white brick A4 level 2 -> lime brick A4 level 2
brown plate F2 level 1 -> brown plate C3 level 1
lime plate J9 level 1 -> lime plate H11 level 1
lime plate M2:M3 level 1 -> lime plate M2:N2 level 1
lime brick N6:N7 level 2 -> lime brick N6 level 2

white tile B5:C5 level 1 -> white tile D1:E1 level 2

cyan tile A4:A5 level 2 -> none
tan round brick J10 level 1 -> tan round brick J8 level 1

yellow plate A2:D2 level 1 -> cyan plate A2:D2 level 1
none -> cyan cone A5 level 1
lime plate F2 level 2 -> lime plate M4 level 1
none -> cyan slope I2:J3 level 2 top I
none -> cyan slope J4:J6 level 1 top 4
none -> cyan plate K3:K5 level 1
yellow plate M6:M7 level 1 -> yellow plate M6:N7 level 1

------------------------------------------------------------------------

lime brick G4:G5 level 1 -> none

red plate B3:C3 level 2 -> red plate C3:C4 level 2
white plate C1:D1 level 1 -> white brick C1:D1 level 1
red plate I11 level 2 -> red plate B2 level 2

------------------------------------------------------------------------

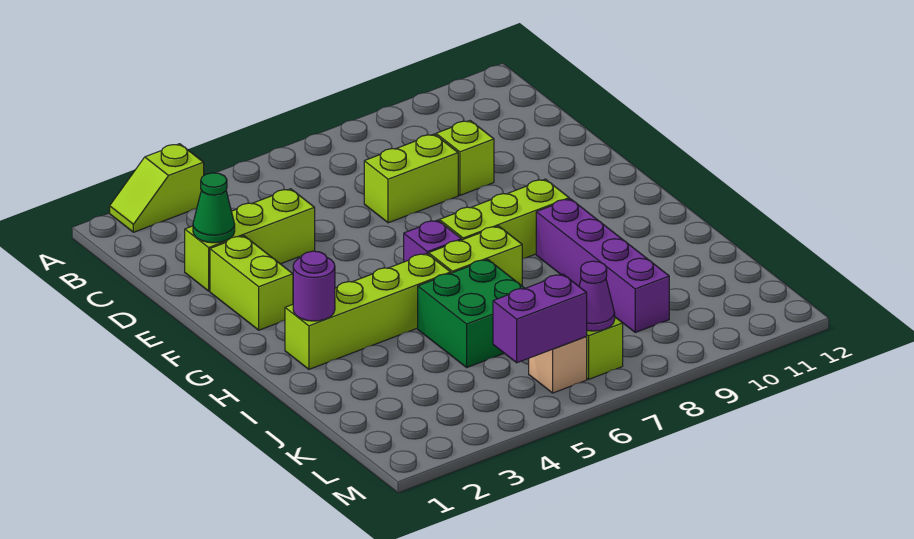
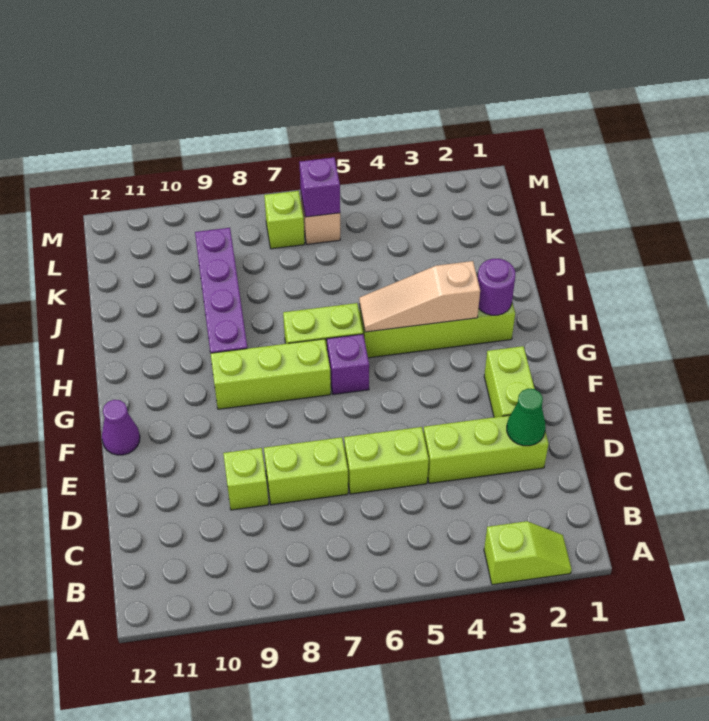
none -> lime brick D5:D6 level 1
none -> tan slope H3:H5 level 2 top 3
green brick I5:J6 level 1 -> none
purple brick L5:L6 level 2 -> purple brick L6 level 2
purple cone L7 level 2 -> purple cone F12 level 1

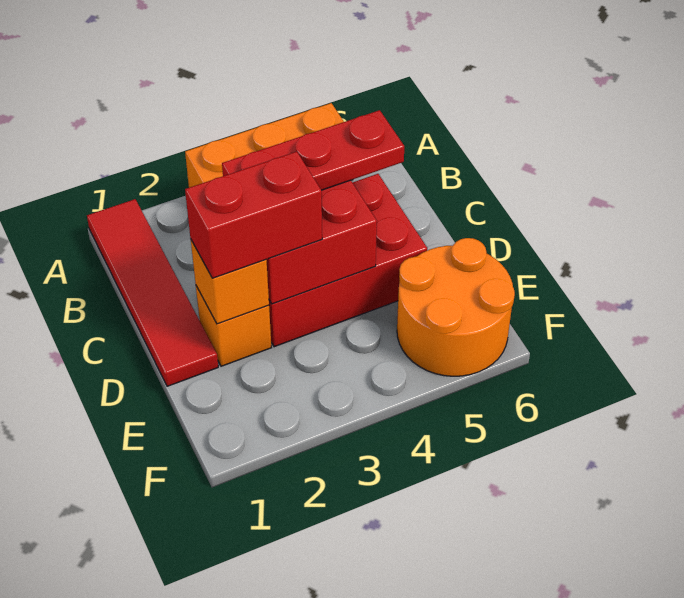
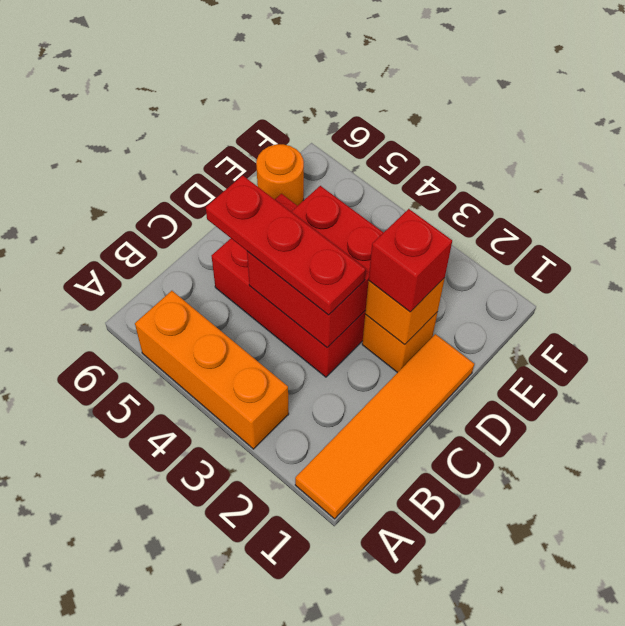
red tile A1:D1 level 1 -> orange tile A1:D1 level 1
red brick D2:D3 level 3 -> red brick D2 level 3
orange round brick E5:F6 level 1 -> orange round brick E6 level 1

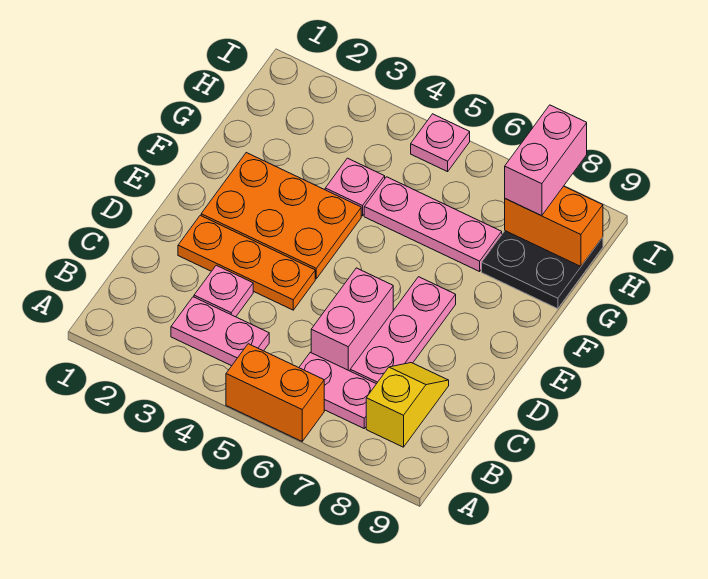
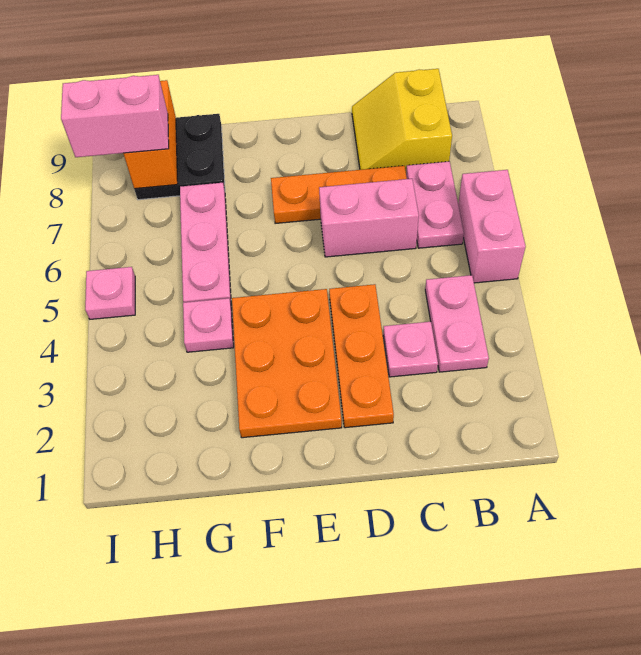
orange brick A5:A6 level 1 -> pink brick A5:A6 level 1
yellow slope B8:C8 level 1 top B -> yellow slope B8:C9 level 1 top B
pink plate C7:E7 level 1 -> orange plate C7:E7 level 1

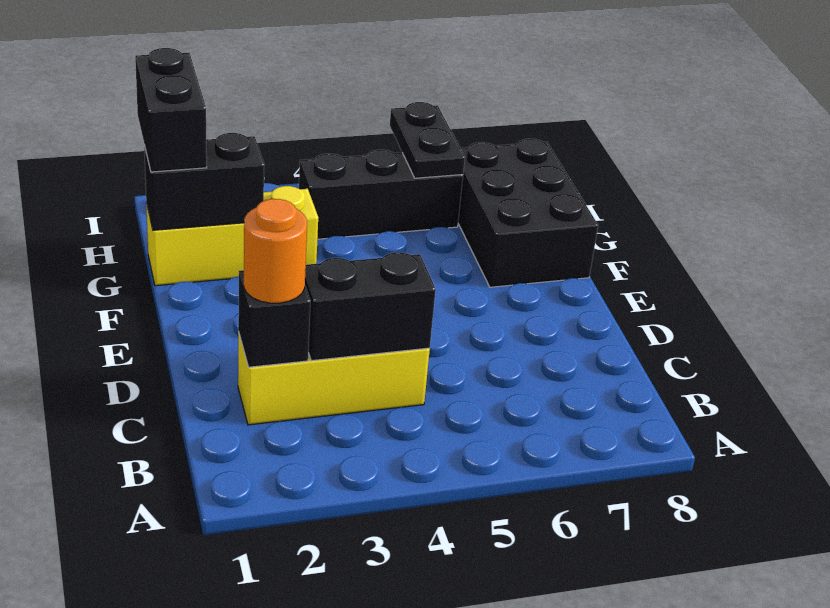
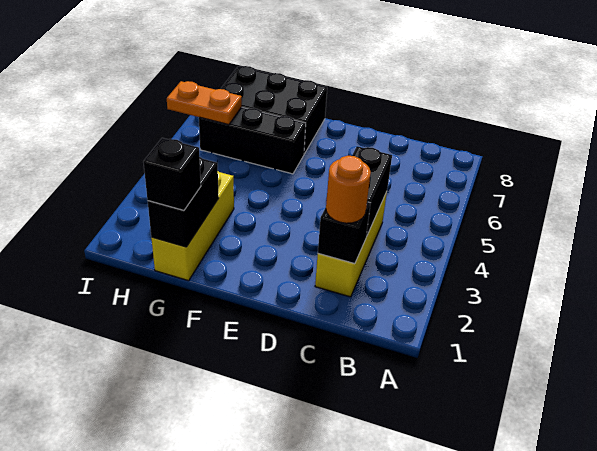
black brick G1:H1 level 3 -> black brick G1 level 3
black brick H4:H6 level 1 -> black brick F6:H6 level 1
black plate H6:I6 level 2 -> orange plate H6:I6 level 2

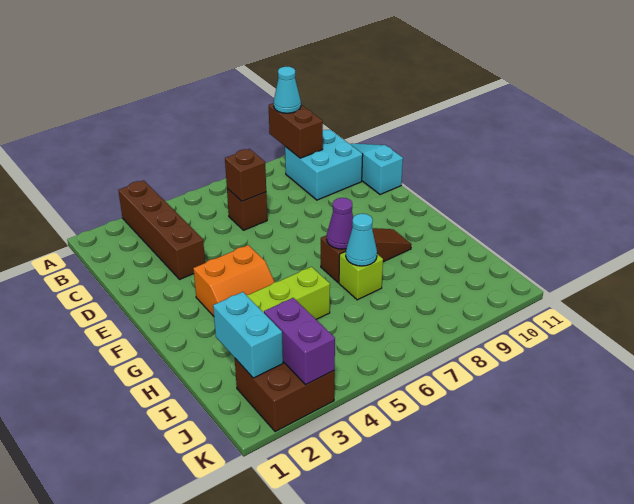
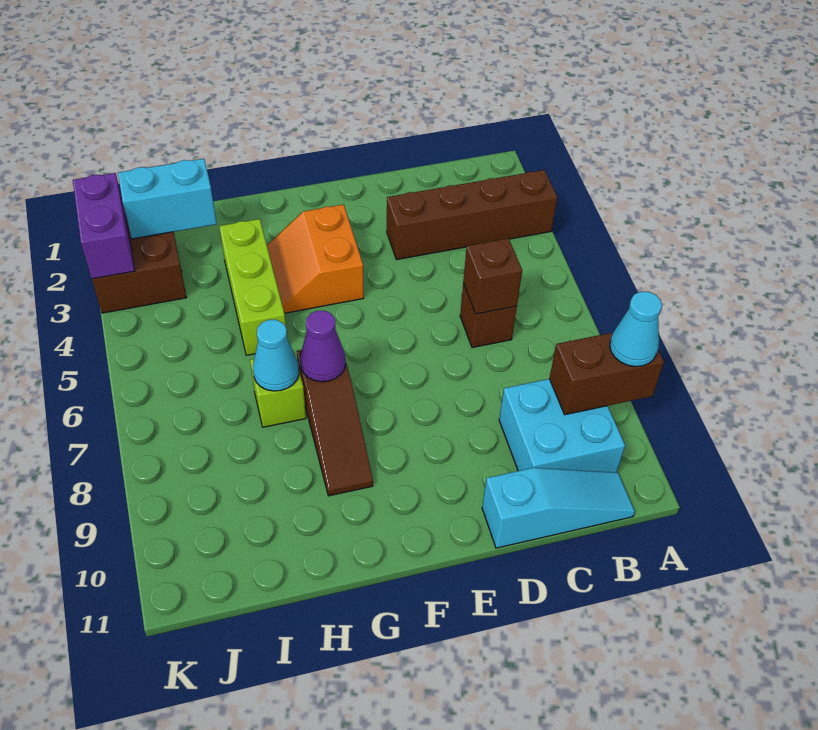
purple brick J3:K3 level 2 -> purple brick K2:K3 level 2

------------------------------------------------------------------------

▶ **Work instructions**:
Taking the lines above, repeat exactly those from the line that contains "white brick A4" through the line that contains "yellow plate M6:M7", and both of those lines as well. Include nothing else.

▶ **The completed task**:
white brick A4 level 2 -> lime brick A4 level 2
brown plate F2 level 1 -> brown plate C3 level 1
lime plate J9 level 1 -> lime plate H11 level 1
lime plate M2:M3 level 1 -> lime plate M2:N2 level 1
lime brick N6:N7 level 2 -> lime brick N6 level 2

white tile B5:C5 level 1 -> white tile D1:E1 level 2

cyan tile A4:A5 level 2 -> none
tan round brick J10 level 1 -> tan round brick J8 level 1

yellow plate A2:D2 level 1 -> cyan plate A2:D2 level 1
none -> cyan cone A5 level 1
lime plate F2 level 2 -> lime plate M4 level 1
none -> cyan slope I2:J3 level 2 top I
none -> cyan slope J4:J6 level 1 top 4
none -> cyan plate K3:K5 level 1
yellow plate M6:M7 level 1 -> yellow plate M6:N7 level 1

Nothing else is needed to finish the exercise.